DATASET RECORDS>
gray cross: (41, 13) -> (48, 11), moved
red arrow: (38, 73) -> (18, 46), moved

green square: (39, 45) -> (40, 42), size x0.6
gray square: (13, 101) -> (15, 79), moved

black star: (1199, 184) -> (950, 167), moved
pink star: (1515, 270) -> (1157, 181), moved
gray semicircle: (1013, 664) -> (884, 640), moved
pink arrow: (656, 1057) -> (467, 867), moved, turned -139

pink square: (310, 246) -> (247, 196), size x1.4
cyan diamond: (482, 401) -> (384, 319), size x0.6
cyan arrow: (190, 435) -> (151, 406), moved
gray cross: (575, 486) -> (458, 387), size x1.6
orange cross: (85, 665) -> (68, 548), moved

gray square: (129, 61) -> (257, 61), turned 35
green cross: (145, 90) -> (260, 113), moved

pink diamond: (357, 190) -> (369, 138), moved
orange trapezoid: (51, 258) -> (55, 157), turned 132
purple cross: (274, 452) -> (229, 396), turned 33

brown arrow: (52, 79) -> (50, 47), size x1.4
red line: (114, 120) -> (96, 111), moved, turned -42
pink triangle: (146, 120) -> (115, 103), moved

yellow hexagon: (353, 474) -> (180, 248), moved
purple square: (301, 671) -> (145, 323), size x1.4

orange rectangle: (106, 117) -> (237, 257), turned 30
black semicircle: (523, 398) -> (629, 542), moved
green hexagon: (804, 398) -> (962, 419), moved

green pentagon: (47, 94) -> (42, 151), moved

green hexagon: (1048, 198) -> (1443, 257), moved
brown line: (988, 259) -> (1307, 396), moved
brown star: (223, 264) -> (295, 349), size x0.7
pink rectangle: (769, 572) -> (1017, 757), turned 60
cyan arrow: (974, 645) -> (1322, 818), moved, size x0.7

EXERCISE> Return the data in its entirety, exactly as given.

ANSWER TO THIS PROBLEM>
gray cross: (41, 13) -> (48, 11), moved
red arrow: (38, 73) -> (18, 46), moved

green square: (39, 45) -> (40, 42), size x0.6
gray square: (13, 101) -> (15, 79), moved

black star: (1199, 184) -> (950, 167), moved
pink star: (1515, 270) -> (1157, 181), moved
gray semicircle: (1013, 664) -> (884, 640), moved
pink arrow: (656, 1057) -> (467, 867), moved, turned -139

pink square: (310, 246) -> (247, 196), size x1.4
cyan diamond: (482, 401) -> (384, 319), size x0.6
cyan arrow: (190, 435) -> (151, 406), moved
gray cross: (575, 486) -> (458, 387), size x1.6
orange cross: (85, 665) -> (68, 548), moved

gray square: (129, 61) -> (257, 61), turned 35
green cross: (145, 90) -> (260, 113), moved

pink diamond: (357, 190) -> (369, 138), moved
orange trapezoid: (51, 258) -> (55, 157), turned 132
purple cross: (274, 452) -> (229, 396), turned 33

brown arrow: (52, 79) -> (50, 47), size x1.4
red line: (114, 120) -> (96, 111), moved, turned -42
pink triangle: (146, 120) -> (115, 103), moved

yellow hexagon: (353, 474) -> (180, 248), moved
purple square: (301, 671) -> (145, 323), size x1.4

orange rectangle: (106, 117) -> (237, 257), turned 30
black semicircle: (523, 398) -> (629, 542), moved
green hexagon: (804, 398) -> (962, 419), moved

green pentagon: (47, 94) -> (42, 151), moved

green hexagon: (1048, 198) -> (1443, 257), moved
brown line: (988, 259) -> (1307, 396), moved
brown star: (223, 264) -> (295, 349), size x0.7
pink rectangle: (769, 572) -> (1017, 757), turned 60
cyan arrow: (974, 645) -> (1322, 818), moved, size x0.7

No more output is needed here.